__What is required__.
With the images left out, print all of the records below exactly.
START Given information
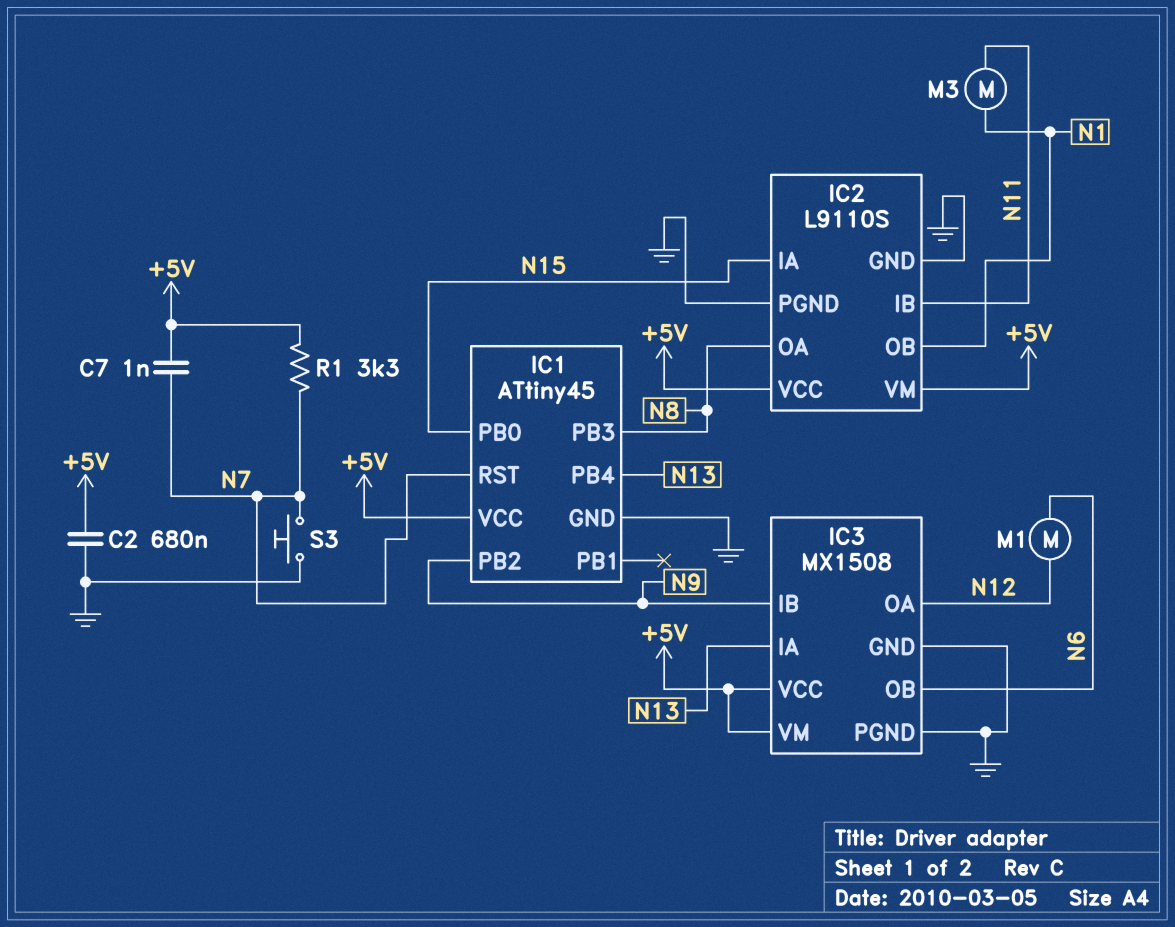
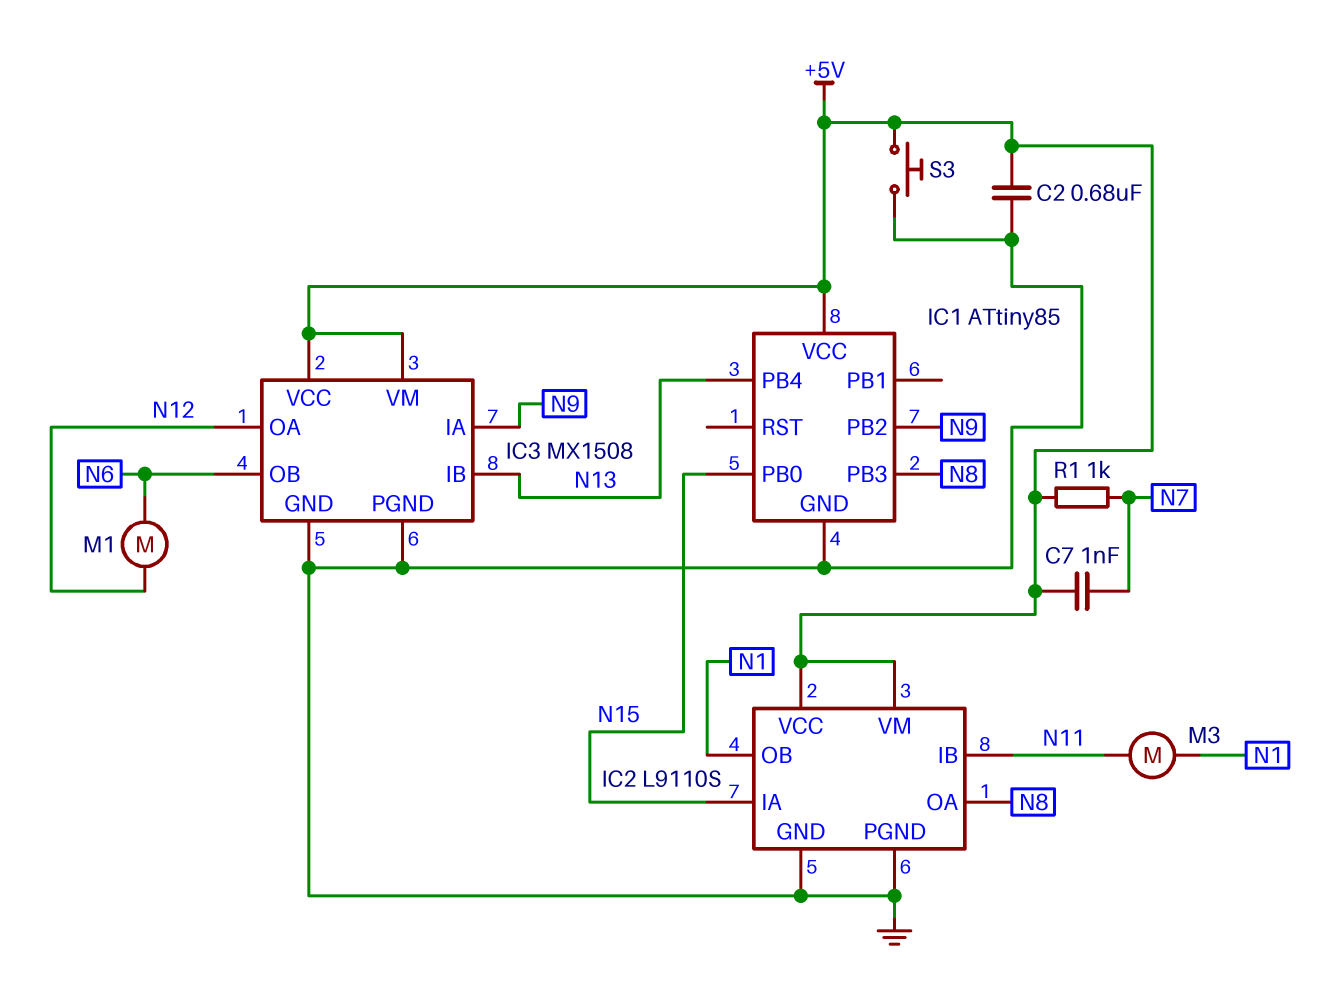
IC1: ATtiny45 -> ATtiny85
IC1 pin RST: N7 -> none
IC3 pin IA: N13 -> N9
IC3 pin IB: N9 -> N13
R1: 3.3k (+5V, N7) -> 1k (+5V, N7)
S3: button (GND, N7) -> button (+5V, GND)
END Given information
__Answer to the problem__.
IC1: ATtiny45 -> ATtiny85
IC1 pin RST: N7 -> none
IC3 pin IA: N13 -> N9
IC3 pin IB: N9 -> N13
R1: 3.3k (+5V, N7) -> 1k (+5V, N7)
S3: button (GND, N7) -> button (+5V, GND)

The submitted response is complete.